Content starts

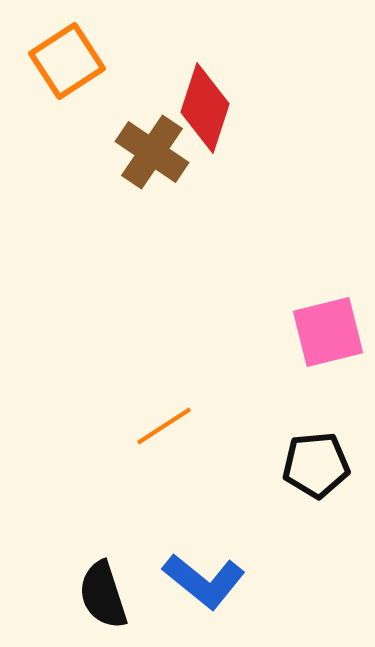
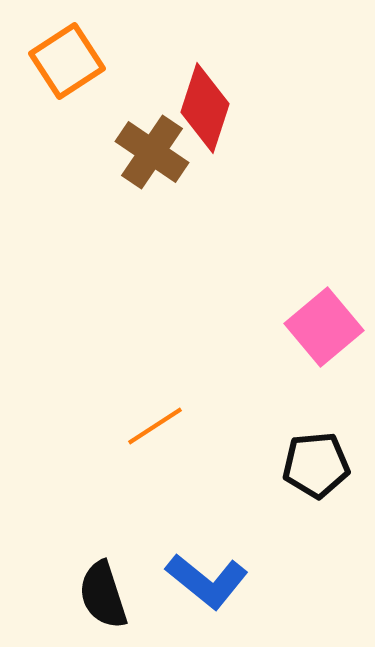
pink square: moved 4 px left, 5 px up; rotated 26 degrees counterclockwise
orange line: moved 9 px left
blue L-shape: moved 3 px right
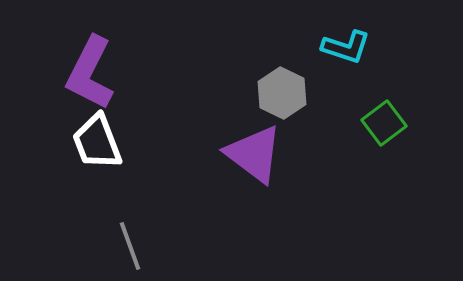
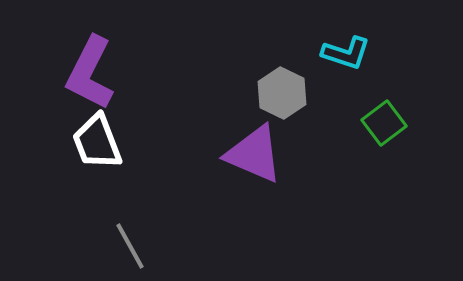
cyan L-shape: moved 6 px down
purple triangle: rotated 14 degrees counterclockwise
gray line: rotated 9 degrees counterclockwise
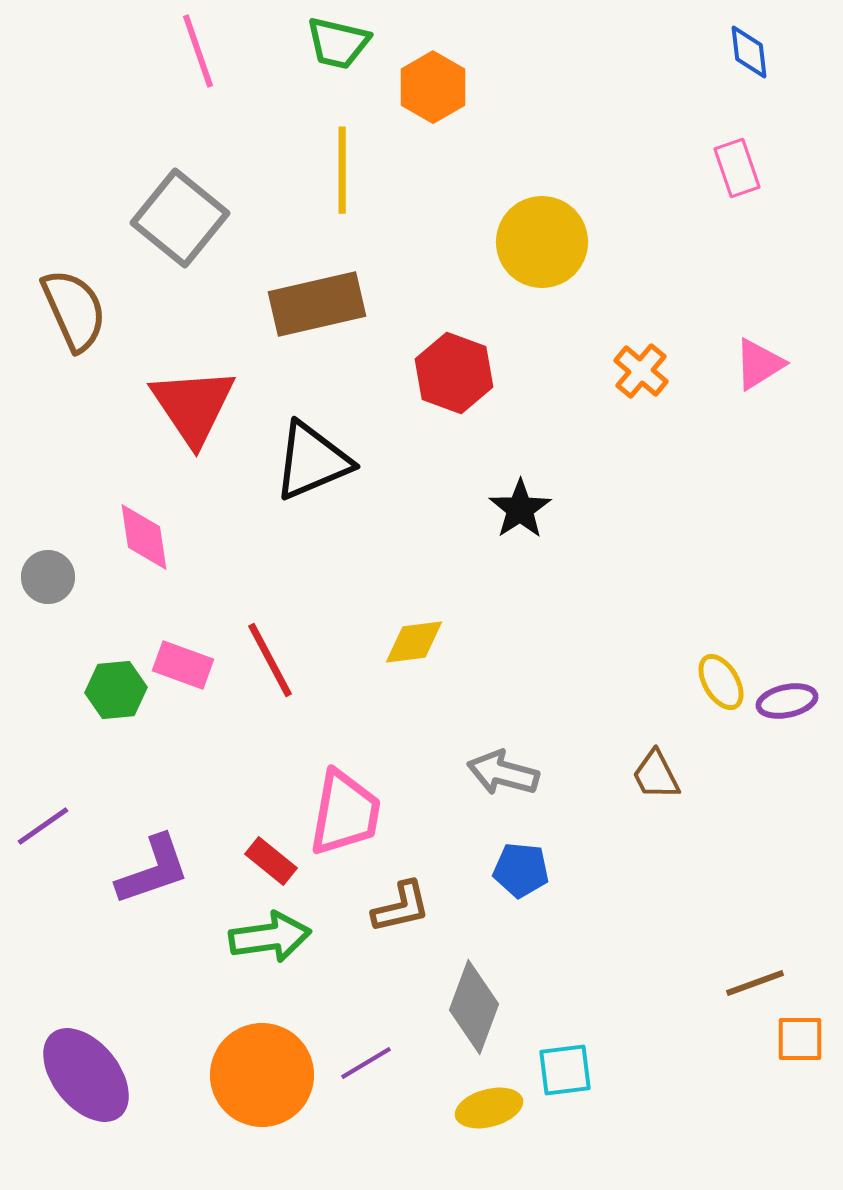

Content ends

- Your assignment:
Every line of the records that includes the word "left" should be gathered.

- Solution to this exercise:
pink square: moved 4 px left, 5 px up; rotated 26 degrees counterclockwise
orange line: moved 9 px left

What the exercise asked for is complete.